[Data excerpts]
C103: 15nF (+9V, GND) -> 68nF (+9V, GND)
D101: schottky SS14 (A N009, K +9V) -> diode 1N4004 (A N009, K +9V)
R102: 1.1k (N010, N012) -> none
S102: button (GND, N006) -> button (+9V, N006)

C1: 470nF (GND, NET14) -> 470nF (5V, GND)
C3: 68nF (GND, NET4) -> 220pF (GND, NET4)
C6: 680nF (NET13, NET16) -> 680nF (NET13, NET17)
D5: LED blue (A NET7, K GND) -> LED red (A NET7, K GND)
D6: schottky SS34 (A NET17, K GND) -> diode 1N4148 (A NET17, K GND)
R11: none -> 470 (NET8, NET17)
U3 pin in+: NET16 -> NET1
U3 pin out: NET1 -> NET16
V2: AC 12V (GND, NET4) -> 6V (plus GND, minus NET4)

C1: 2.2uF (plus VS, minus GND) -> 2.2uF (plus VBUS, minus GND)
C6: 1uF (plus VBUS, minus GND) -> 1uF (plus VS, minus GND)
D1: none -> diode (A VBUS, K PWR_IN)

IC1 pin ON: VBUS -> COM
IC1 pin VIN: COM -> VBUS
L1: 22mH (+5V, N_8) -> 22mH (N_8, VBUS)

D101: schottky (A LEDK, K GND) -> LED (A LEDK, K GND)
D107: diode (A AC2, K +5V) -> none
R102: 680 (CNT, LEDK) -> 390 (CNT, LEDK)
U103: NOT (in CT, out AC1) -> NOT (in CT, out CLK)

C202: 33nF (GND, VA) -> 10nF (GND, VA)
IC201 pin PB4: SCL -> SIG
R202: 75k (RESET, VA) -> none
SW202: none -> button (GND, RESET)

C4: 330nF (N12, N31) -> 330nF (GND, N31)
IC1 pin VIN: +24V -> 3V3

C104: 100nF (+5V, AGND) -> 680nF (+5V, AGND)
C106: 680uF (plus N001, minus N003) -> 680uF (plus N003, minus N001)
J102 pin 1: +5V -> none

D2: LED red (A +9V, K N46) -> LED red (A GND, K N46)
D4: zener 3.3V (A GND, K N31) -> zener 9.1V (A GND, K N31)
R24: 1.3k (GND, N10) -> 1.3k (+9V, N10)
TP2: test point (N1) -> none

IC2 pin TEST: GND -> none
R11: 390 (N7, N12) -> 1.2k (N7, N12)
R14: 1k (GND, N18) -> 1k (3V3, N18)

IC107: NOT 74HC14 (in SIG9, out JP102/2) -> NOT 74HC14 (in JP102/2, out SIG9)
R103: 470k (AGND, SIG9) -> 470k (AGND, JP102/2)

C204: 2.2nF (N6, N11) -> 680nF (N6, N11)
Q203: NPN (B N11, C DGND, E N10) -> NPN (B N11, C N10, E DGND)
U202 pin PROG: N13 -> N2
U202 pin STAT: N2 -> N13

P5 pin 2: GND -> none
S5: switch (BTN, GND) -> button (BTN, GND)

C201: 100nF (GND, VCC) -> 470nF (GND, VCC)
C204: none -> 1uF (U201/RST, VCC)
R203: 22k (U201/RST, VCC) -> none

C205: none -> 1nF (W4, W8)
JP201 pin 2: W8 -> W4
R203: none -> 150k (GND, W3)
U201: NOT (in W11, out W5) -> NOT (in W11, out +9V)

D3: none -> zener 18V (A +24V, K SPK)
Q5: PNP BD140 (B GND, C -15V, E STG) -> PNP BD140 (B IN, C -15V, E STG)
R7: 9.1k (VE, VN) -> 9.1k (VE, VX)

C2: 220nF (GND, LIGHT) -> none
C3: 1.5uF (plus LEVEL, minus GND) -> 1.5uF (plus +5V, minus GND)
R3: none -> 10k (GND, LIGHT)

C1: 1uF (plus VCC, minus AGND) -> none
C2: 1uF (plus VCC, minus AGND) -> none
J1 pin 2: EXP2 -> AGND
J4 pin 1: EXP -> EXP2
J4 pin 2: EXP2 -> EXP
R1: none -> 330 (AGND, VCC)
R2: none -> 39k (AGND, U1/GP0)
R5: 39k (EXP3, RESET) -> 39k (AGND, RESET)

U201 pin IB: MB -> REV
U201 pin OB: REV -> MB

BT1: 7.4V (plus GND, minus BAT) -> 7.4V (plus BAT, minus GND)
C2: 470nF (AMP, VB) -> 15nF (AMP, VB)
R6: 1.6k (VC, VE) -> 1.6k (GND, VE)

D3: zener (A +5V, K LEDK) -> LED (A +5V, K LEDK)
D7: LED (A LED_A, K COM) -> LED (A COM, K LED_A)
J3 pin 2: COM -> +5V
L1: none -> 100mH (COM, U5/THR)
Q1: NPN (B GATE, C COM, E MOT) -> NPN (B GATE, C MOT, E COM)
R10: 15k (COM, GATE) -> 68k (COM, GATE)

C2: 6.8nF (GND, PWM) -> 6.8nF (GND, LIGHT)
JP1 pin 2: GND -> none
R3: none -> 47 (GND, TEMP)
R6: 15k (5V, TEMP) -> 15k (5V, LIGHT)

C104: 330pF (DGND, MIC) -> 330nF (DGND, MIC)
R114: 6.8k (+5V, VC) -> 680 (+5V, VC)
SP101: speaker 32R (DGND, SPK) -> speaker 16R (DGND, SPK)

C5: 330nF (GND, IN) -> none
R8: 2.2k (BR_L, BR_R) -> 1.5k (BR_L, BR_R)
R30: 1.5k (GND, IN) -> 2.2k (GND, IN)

§ **The task**: Reply with an exact copy of the lines running from the one containing "R1: none -> 330 (AGND, VCC)" through the end of the entries above, both ends included.

§ **Answer space**:
R1: none -> 330 (AGND, VCC)
R2: none -> 39k (AGND, U1/GP0)
R5: 39k (EXP3, RESET) -> 39k (AGND, RESET)

U201 pin IB: MB -> REV
U201 pin OB: REV -> MB

BT1: 7.4V (plus GND, minus BAT) -> 7.4V (plus BAT, minus GND)
C2: 470nF (AMP, VB) -> 15nF (AMP, VB)
R6: 1.6k (VC, VE) -> 1.6k (GND, VE)

D3: zener (A +5V, K LEDK) -> LED (A +5V, K LEDK)
D7: LED (A LED_A, K COM) -> LED (A COM, K LED_A)
J3 pin 2: COM -> +5V
L1: none -> 100mH (COM, U5/THR)
Q1: NPN (B GATE, C COM, E MOT) -> NPN (B GATE, C MOT, E COM)
R10: 15k (COM, GATE) -> 68k (COM, GATE)

C2: 6.8nF (GND, PWM) -> 6.8nF (GND, LIGHT)
JP1 pin 2: GND -> none
R3: none -> 47 (GND, TEMP)
R6: 15k (5V, TEMP) -> 15k (5V, LIGHT)

C104: 330pF (DGND, MIC) -> 330nF (DGND, MIC)
R114: 6.8k (+5V, VC) -> 680 (+5V, VC)
SP101: speaker 32R (DGND, SPK) -> speaker 16R (DGND, SPK)

C5: 330nF (GND, IN) -> none
R8: 2.2k (BR_L, BR_R) -> 1.5k (BR_L, BR_R)
R30: 1.5k (GND, IN) -> 2.2k (GND, IN)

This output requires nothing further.